WHAT YOU HAVE TO DO = Reproduce the entire listing exactly. Leave the pictures out.

TASK INPUT =
___

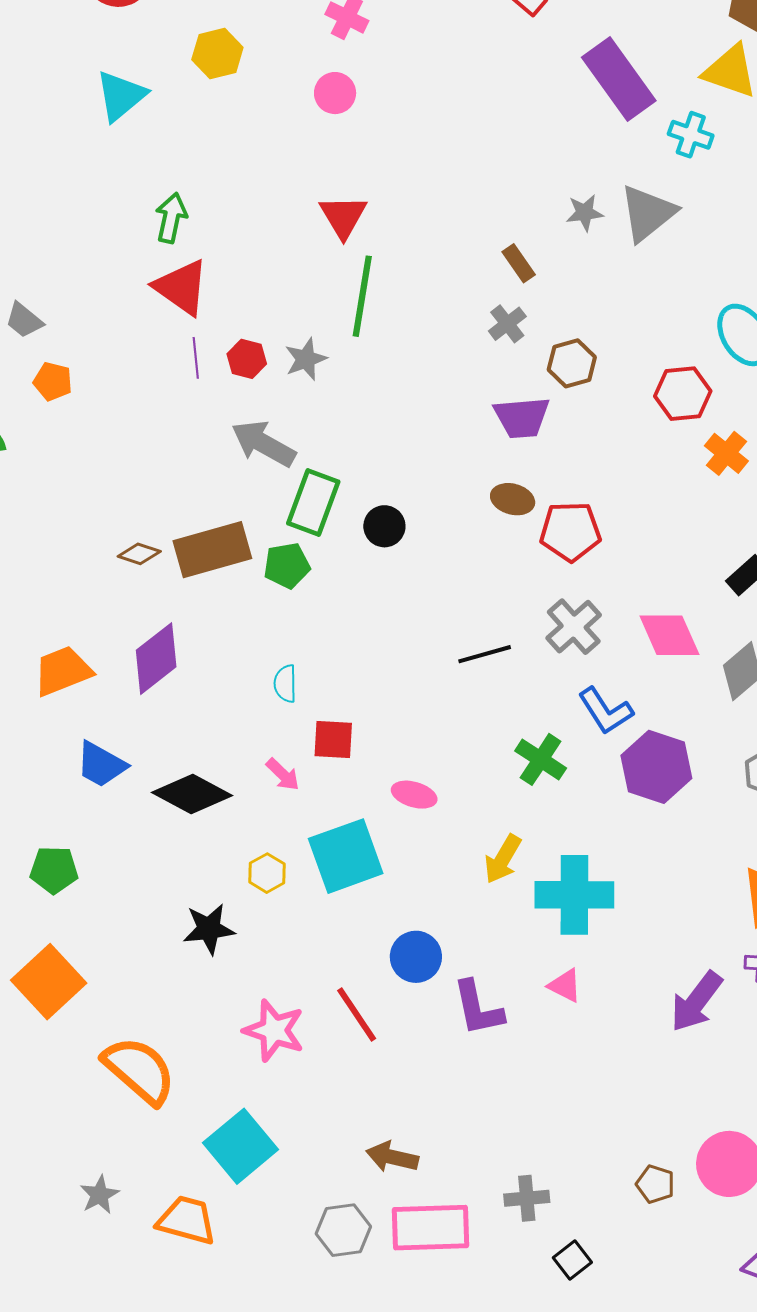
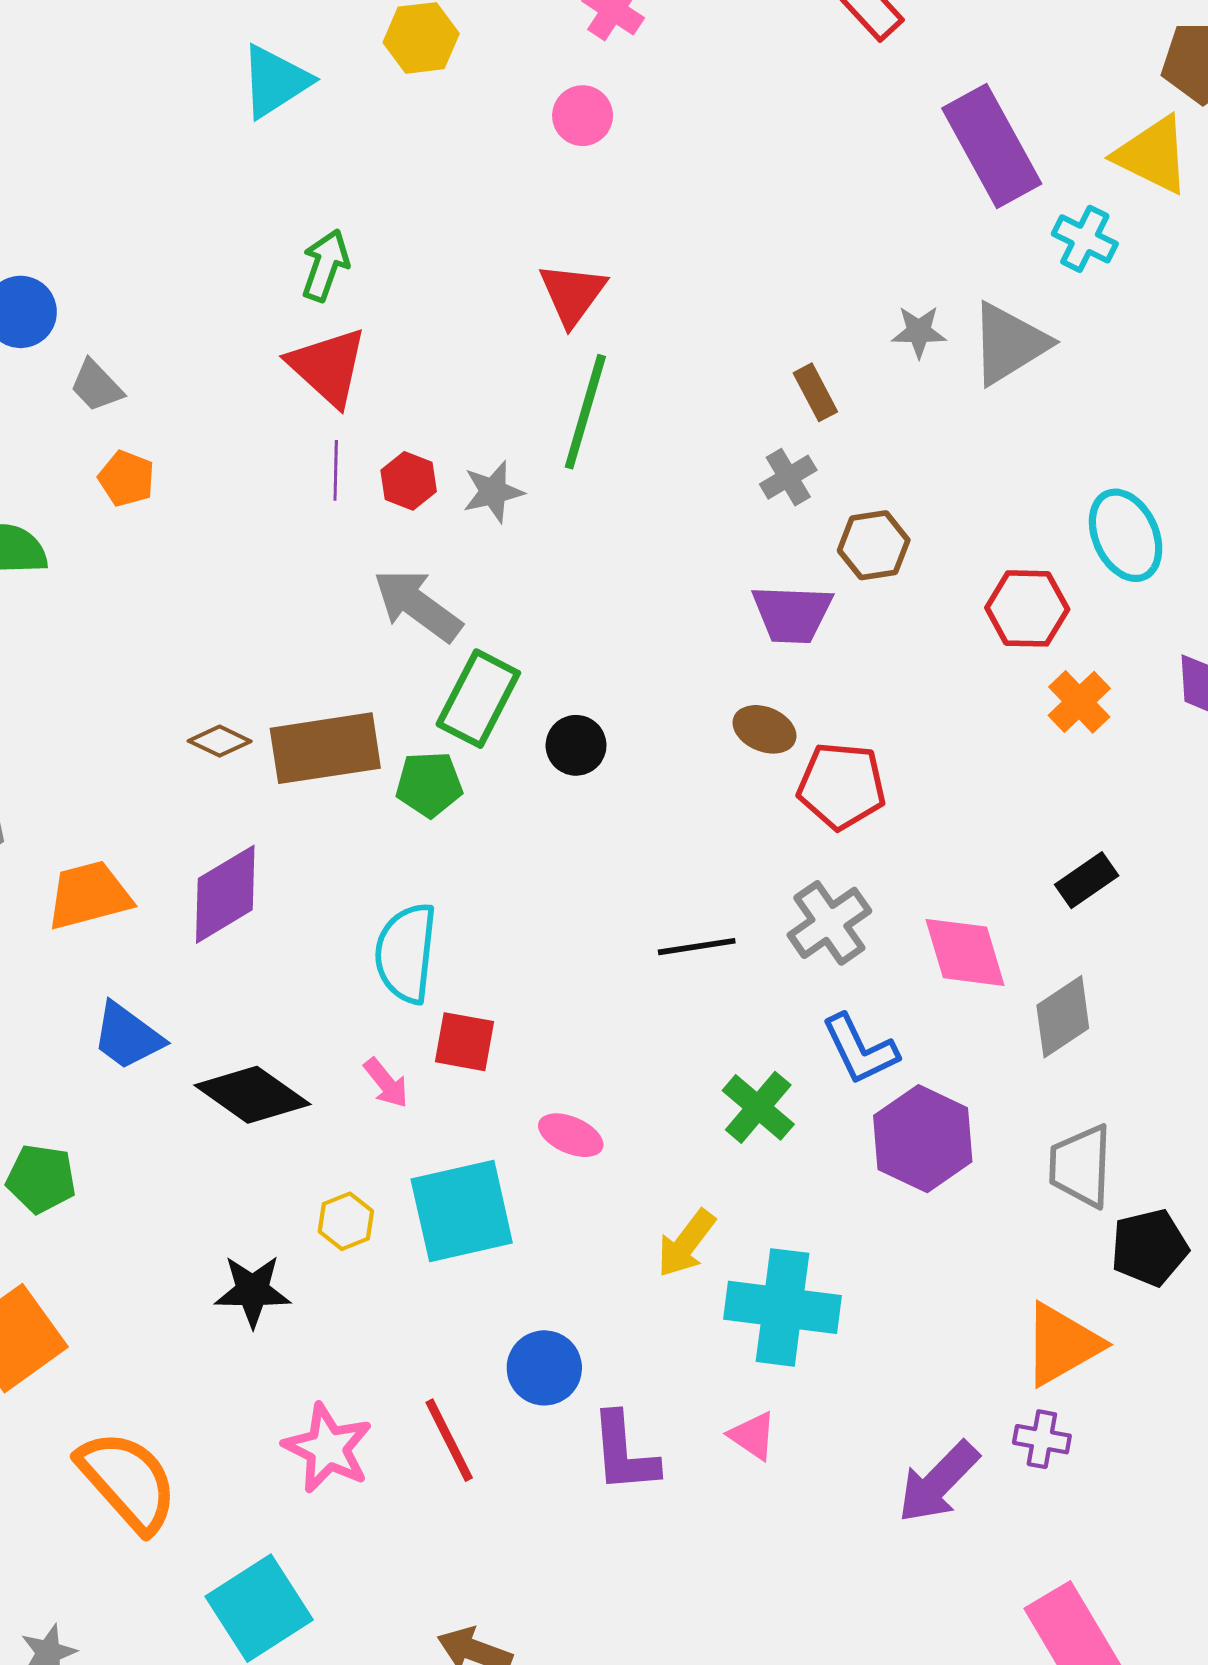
cyan semicircle: (285, 684) -> (406, 953), size x1.8

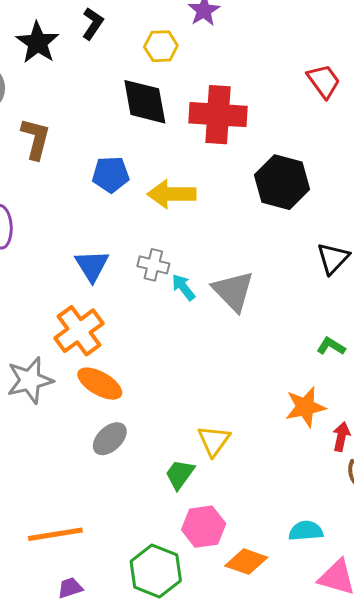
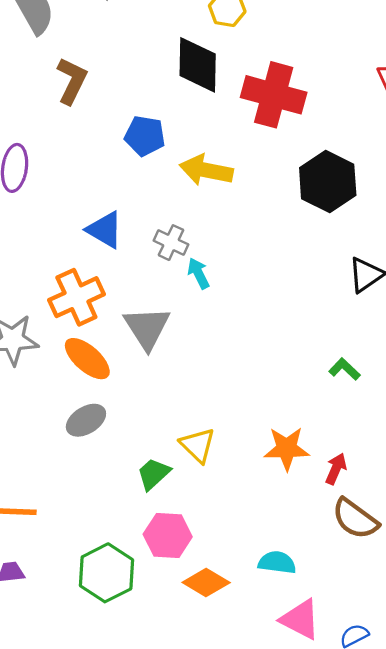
blue triangle: (92, 266) -> (105, 230), turned -39
gray triangle: (233, 291) -> (147, 328), moved
orange star: (305, 407) -> (287, 449), moved
yellow triangle: (214, 441) -> (198, 445), turned -33

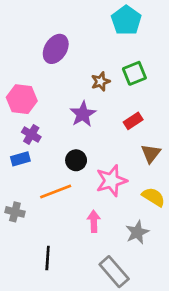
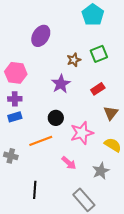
purple cross: (31, 134) -> (15, 99), moved, turned -32
pink arrow: (94, 221) -> (69, 163), turned 133

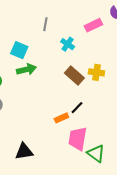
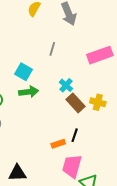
pink rectangle: (93, 25) -> (100, 55), size x1.4
cyan cross: (68, 44) -> (66, 85), moved
black line: (77, 108) -> (75, 135), turned -32

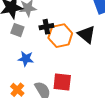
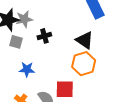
orange hexagon: (60, 36) -> (84, 64), moved

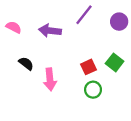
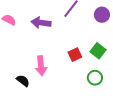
black semicircle: (26, 64) -> (23, 81), moved
green circle: (93, 90) -> (95, 78), moved

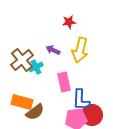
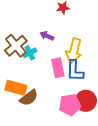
yellow arrow: (80, 50) -> (74, 51), moved
blue L-shape: (81, 100) -> (75, 71), moved

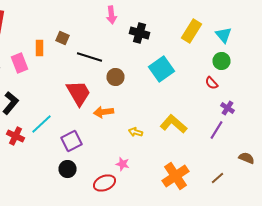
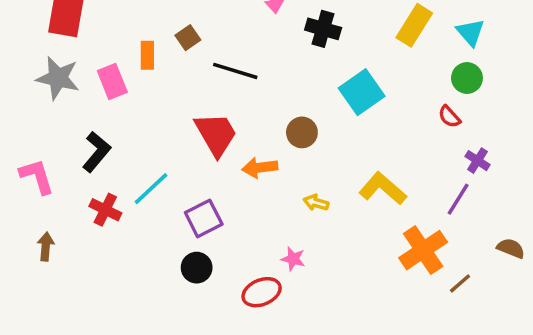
brown square: (62, 38) -> (188, 38), turned 32
brown circle: (116, 77) -> (302, 132), moved
orange cross: (176, 176) -> (423, 250), moved

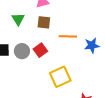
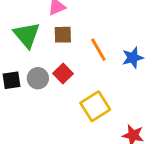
green triangle: (18, 19) -> (27, 35), size x1.5
orange line: (68, 36) -> (98, 50), turned 66

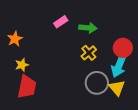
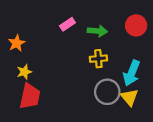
red circle: (123, 48) -> (136, 25), moved
yellow cross: (89, 53) -> (98, 59), turned 35

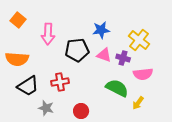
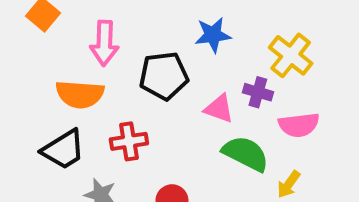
pink triangle: (104, 55) -> (219, 109), moved
orange semicircle: (17, 59) -> (80, 94), moved

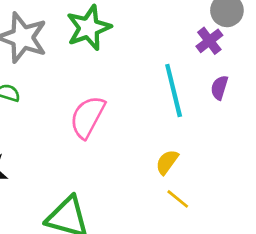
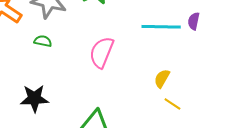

___

ANSWER SECTION =
cyan semicircle: (285, 684) -> (406, 953), size x1.8

blue triangle: (92, 266) -> (105, 230), turned -39
gray triangle: (233, 291) -> (147, 328), moved
orange star: (305, 407) -> (287, 449), moved
yellow triangle: (214, 441) -> (198, 445), turned -33

purple cross: (31, 134) -> (15, 99), moved, turned -32
pink arrow: (94, 221) -> (69, 163), turned 133

pink rectangle: (93, 25) -> (100, 55), size x1.4
cyan cross: (68, 44) -> (66, 85), moved
black line: (77, 108) -> (75, 135), turned -32

orange hexagon: (60, 36) -> (84, 64), moved

black semicircle: (26, 64) -> (23, 81), moved
green circle: (93, 90) -> (95, 78), moved

yellow arrow: (80, 50) -> (74, 51), moved
blue L-shape: (81, 100) -> (75, 71), moved

brown square: (62, 38) -> (188, 38), turned 32
brown circle: (116, 77) -> (302, 132), moved
orange cross: (176, 176) -> (423, 250), moved

green triangle: (18, 19) -> (27, 35), size x1.5
orange line: (68, 36) -> (98, 50), turned 66

red circle: (123, 48) -> (136, 25), moved
yellow cross: (89, 53) -> (98, 59), turned 35

pink triangle: (104, 55) -> (219, 109), moved
orange semicircle: (17, 59) -> (80, 94), moved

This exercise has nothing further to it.